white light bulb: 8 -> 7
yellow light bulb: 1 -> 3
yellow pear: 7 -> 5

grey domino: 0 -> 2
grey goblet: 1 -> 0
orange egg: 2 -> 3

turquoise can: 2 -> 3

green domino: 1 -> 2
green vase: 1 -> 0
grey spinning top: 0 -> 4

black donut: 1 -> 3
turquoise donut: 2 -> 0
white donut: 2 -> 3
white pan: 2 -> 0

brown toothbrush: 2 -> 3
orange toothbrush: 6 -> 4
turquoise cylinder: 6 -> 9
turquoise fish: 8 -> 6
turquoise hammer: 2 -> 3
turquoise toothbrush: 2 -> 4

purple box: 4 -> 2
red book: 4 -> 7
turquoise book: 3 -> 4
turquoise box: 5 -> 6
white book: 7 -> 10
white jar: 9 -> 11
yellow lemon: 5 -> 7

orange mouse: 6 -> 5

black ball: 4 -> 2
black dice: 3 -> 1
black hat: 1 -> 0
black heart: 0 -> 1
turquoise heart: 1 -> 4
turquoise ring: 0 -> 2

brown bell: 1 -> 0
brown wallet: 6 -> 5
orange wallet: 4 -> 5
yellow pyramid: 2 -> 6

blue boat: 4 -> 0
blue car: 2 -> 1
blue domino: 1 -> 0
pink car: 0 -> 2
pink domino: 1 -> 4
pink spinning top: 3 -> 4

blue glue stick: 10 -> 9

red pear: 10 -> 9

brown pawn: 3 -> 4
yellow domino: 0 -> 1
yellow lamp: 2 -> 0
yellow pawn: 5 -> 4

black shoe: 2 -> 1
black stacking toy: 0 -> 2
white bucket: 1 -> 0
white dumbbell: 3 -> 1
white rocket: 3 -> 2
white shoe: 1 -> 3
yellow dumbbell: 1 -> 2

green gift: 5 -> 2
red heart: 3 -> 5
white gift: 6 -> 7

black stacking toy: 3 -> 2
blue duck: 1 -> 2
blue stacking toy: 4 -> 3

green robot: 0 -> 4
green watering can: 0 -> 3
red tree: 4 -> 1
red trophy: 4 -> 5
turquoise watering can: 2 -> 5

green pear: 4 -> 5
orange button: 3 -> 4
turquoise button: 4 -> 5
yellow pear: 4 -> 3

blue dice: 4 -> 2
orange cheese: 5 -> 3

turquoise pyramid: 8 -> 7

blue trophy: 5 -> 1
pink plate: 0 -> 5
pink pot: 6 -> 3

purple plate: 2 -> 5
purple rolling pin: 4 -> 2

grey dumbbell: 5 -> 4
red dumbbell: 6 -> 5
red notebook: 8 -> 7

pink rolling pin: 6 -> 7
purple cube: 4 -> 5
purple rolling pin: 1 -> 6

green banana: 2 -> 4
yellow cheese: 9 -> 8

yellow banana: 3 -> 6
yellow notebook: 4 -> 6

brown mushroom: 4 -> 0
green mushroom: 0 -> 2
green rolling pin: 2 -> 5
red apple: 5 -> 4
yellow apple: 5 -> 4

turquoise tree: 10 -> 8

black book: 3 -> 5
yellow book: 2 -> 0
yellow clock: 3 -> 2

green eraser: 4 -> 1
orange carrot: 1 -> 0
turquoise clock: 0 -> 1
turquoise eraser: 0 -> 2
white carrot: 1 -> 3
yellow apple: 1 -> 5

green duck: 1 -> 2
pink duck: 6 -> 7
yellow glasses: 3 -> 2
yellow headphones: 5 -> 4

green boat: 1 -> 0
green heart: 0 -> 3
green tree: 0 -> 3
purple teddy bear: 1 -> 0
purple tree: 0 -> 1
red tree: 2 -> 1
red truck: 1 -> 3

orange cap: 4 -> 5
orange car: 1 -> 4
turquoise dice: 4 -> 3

## Goal of the exercise
Starting with the first line of the listing above, copy each line exactly until you have copied the line containing "blue boat: 4 -> 0". Stop there.

## Completed exercise
white light bulb: 8 -> 7
yellow light bulb: 1 -> 3
yellow pear: 7 -> 5

grey domino: 0 -> 2
grey goblet: 1 -> 0
orange egg: 2 -> 3

turquoise can: 2 -> 3

green domino: 1 -> 2
green vase: 1 -> 0
grey spinning top: 0 -> 4

black donut: 1 -> 3
turquoise donut: 2 -> 0
white donut: 2 -> 3
white pan: 2 -> 0

brown toothbrush: 2 -> 3
orange toothbrush: 6 -> 4
turquoise cylinder: 6 -> 9
turquoise fish: 8 -> 6
turquoise hammer: 2 -> 3
turquoise toothbrush: 2 -> 4

purple box: 4 -> 2
red book: 4 -> 7
turquoise book: 3 -> 4
turquoise box: 5 -> 6
white book: 7 -> 10
white jar: 9 -> 11
yellow lemon: 5 -> 7

orange mouse: 6 -> 5

black ball: 4 -> 2
black dice: 3 -> 1
black hat: 1 -> 0
black heart: 0 -> 1
turquoise heart: 1 -> 4
turquoise ring: 0 -> 2

brown bell: 1 -> 0
brown wallet: 6 -> 5
orange wallet: 4 -> 5
yellow pyramid: 2 -> 6

blue boat: 4 -> 0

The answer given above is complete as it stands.